Start of Dataset excerpts

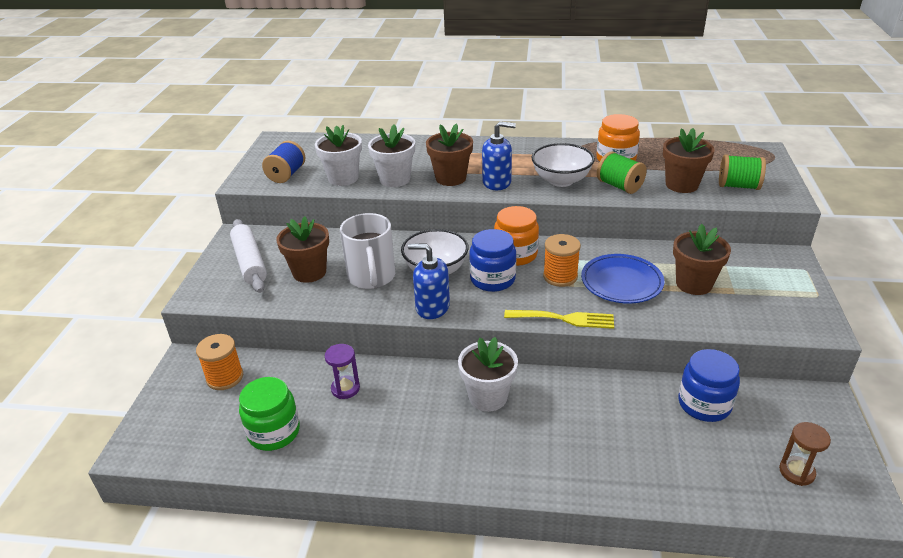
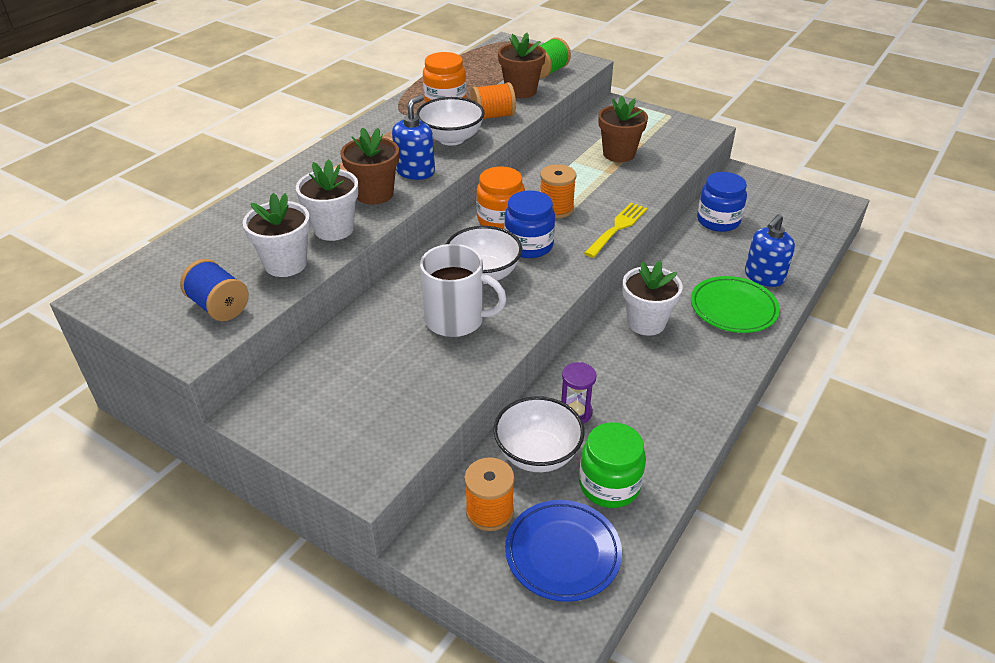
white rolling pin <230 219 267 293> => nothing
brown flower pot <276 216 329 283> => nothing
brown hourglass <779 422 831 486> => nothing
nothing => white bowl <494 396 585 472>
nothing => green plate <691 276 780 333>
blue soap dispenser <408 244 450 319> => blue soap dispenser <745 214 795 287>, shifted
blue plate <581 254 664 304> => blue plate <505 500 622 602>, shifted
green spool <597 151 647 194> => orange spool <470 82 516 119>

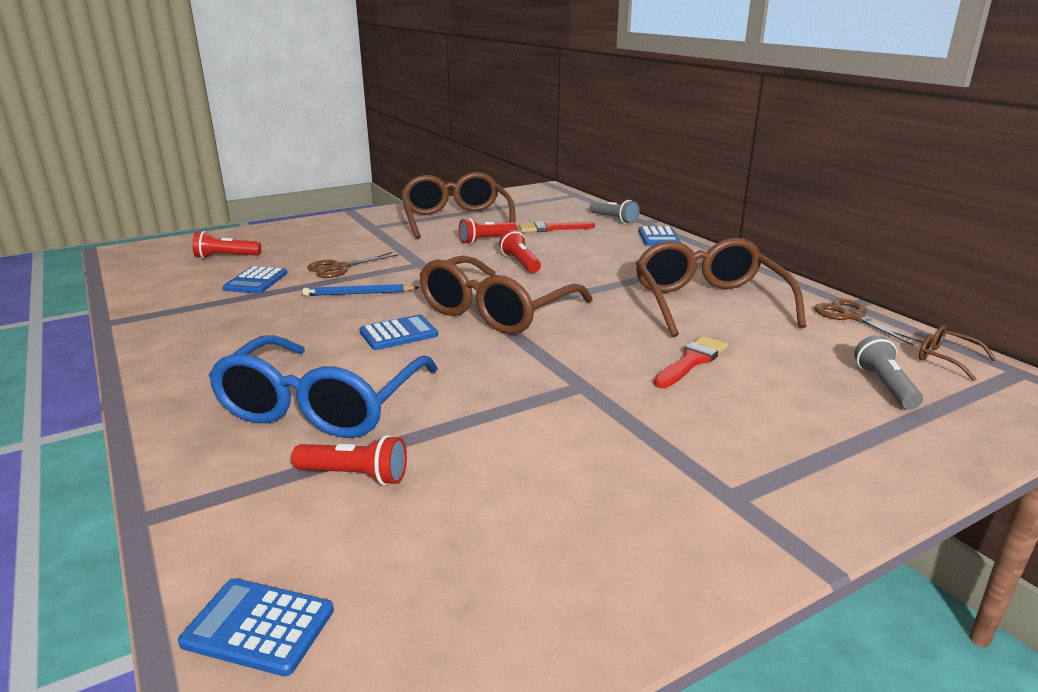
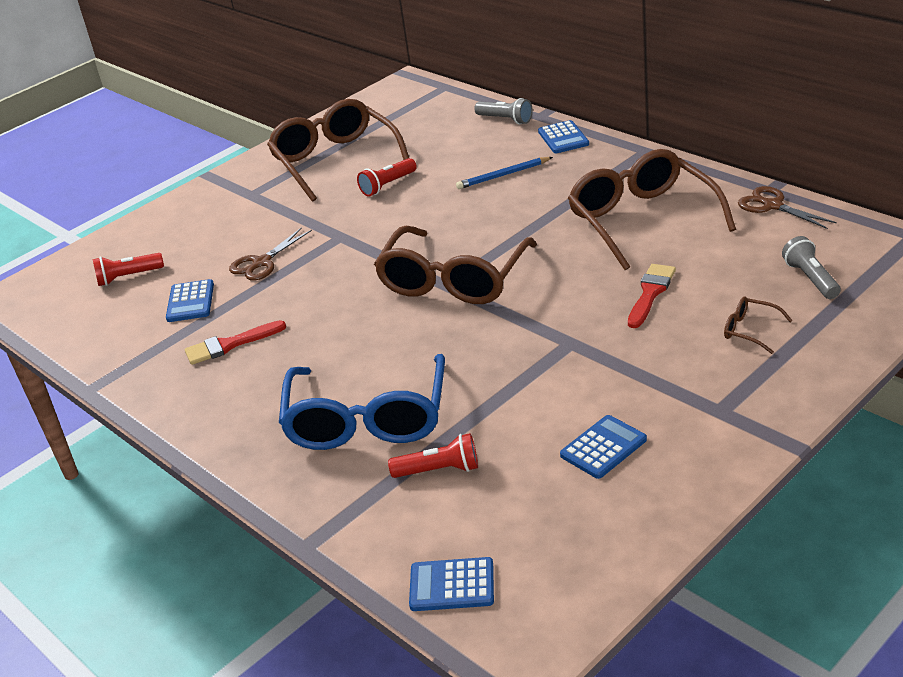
red flashlight <499 230 541 273> => nothing
blue pencil <302 284 420 296> => blue pencil <456 157 553 189>, shifted
blue calculator <359 314 438 350> => blue calculator <560 415 647 479>, shifted
red brush <519 221 595 232> => red brush <185 320 286 365>, shifted
brown glasses <919 325 996 381> => brown glasses <724 297 793 354>, shifted

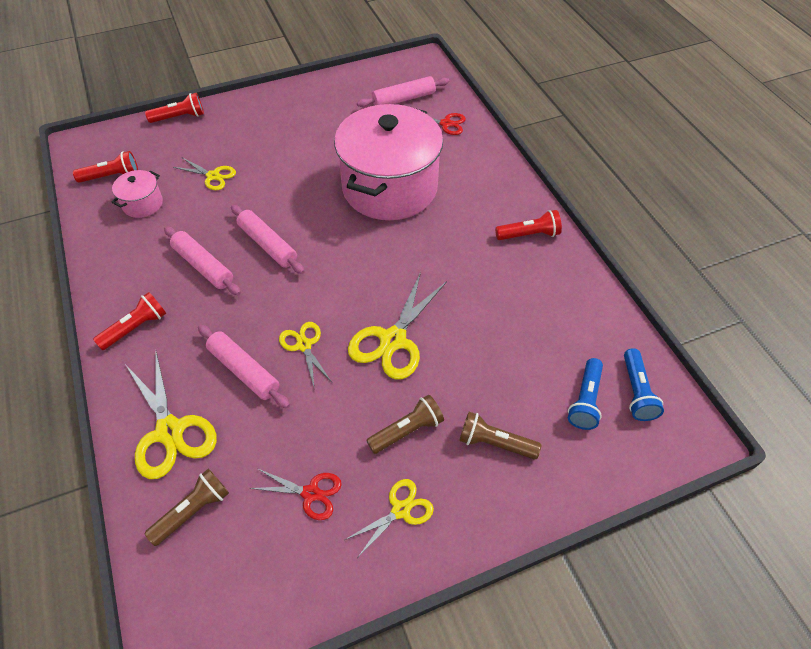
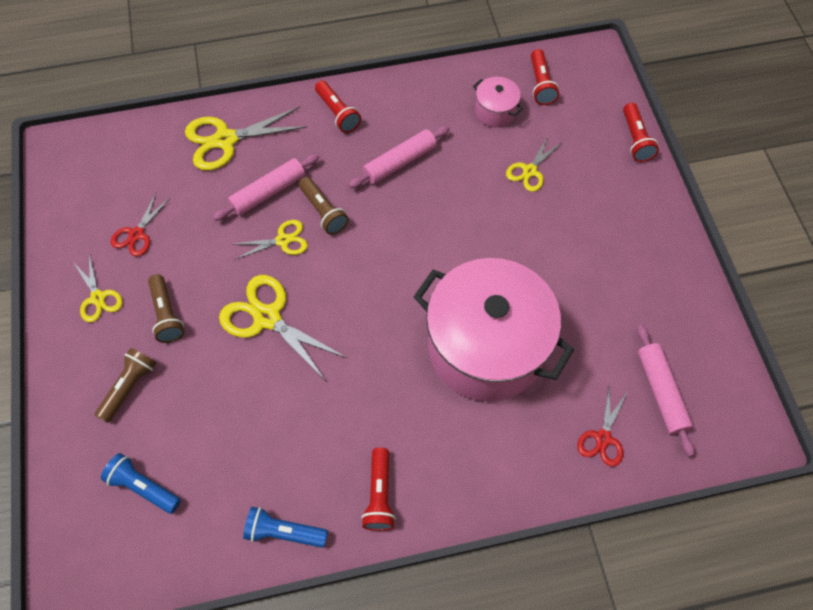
pink rolling pin <231 205 305 274> => nothing
brown flashlight <144 469 229 546> => brown flashlight <299 177 349 235>, shifted
blue flashlight <624 348 664 421> => blue flashlight <243 507 328 548>, shifted

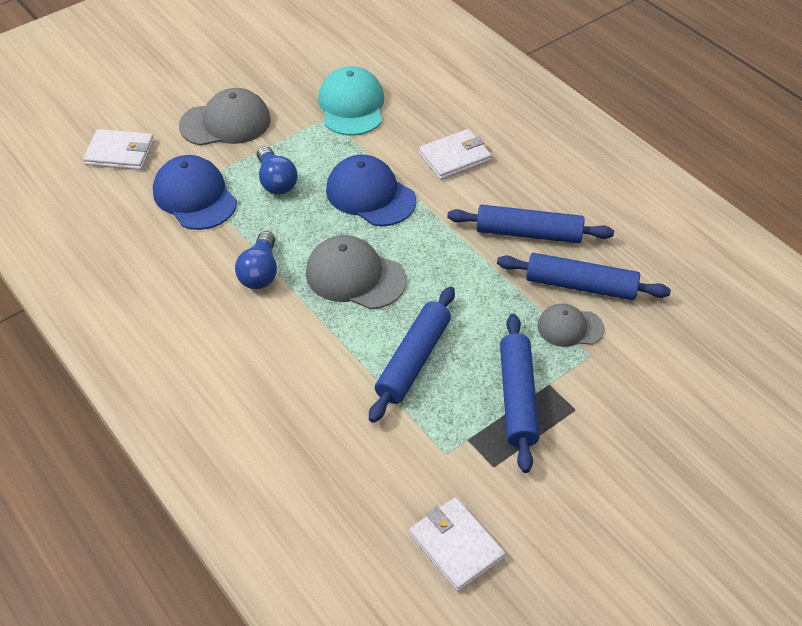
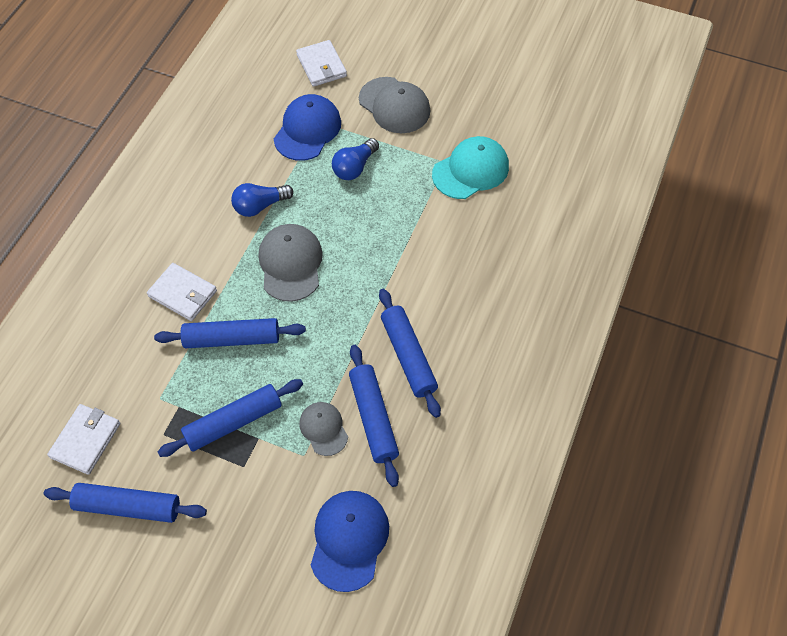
nothing => blue rolling pin <44 483 207 523>
blue cap <326 155 416 226> => blue cap <311 491 389 592>, shifted
white wallet <419 129 492 180> => white wallet <147 263 217 321>, shifted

End of Dataset excerpts

**Work request:** Print exactly the lines above, between the one holding "nothing => white bowl <494 396 585 472>" and the one holding "blue plate <581", inclusive, and nothing besides.

**Your response:**
nothing => white bowl <494 396 585 472>
nothing => green plate <691 276 780 333>
blue soap dispenser <408 244 450 319> => blue soap dispenser <745 214 795 287>, shifted
blue plate <581 254 664 304> => blue plate <505 500 622 602>, shifted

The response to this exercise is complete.